Task material →
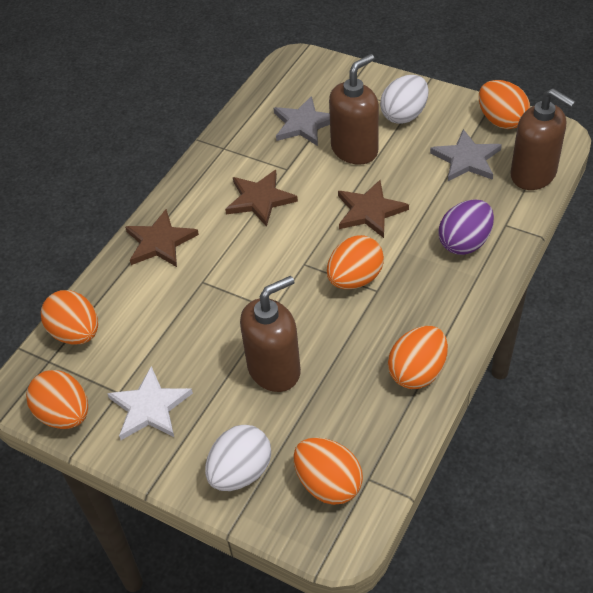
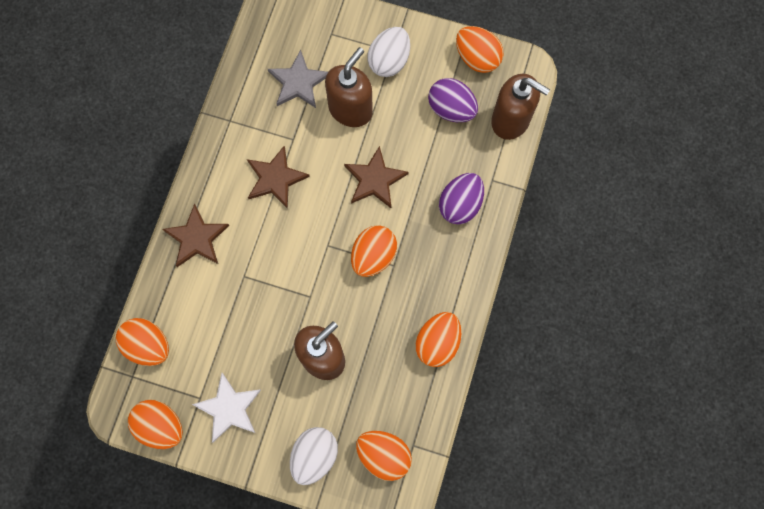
camera: 15 degrees left, 25 degrees up
(466, 159) = (451, 109): grey star -> purple egg

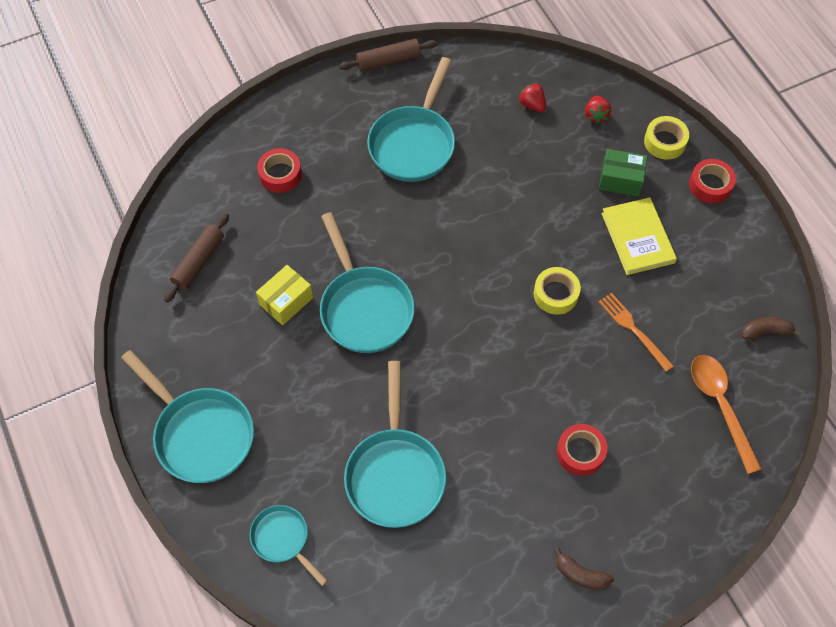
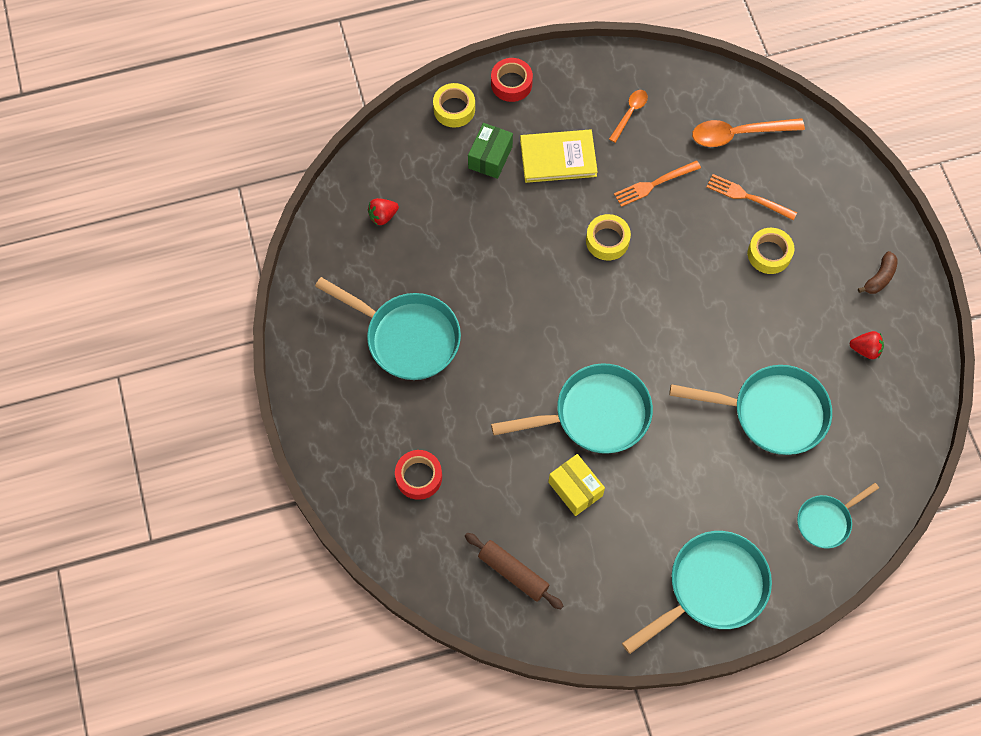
camera: 80 degrees left, 5 degrees up
(388, 60) = (291, 345): brown rolling pin -> none
(580, 452) = (769, 254): red tape -> yellow tape
(596, 115) = (409, 161): red strawberry -> red strawberry (865, 349)
(644, 422) = (747, 197): none -> orange fork
(711, 296) = (630, 113): none -> orange spoon
(765, 332) = (672, 81): brown banana -> none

Task item →
The complete listing must be transcribed verbatim, and all pictures are to be omitted.

Response for this exercise →
camera: 15 degrees left, 25 degrees up
(466, 159) = (451, 109): grey star -> purple egg

camera: 80 degrees left, 5 degrees up
(388, 60) = (291, 345): brown rolling pin -> none
(580, 452) = (769, 254): red tape -> yellow tape
(596, 115) = (409, 161): red strawberry -> red strawberry (865, 349)
(644, 422) = (747, 197): none -> orange fork
(711, 296) = (630, 113): none -> orange spoon
(765, 332) = (672, 81): brown banana -> none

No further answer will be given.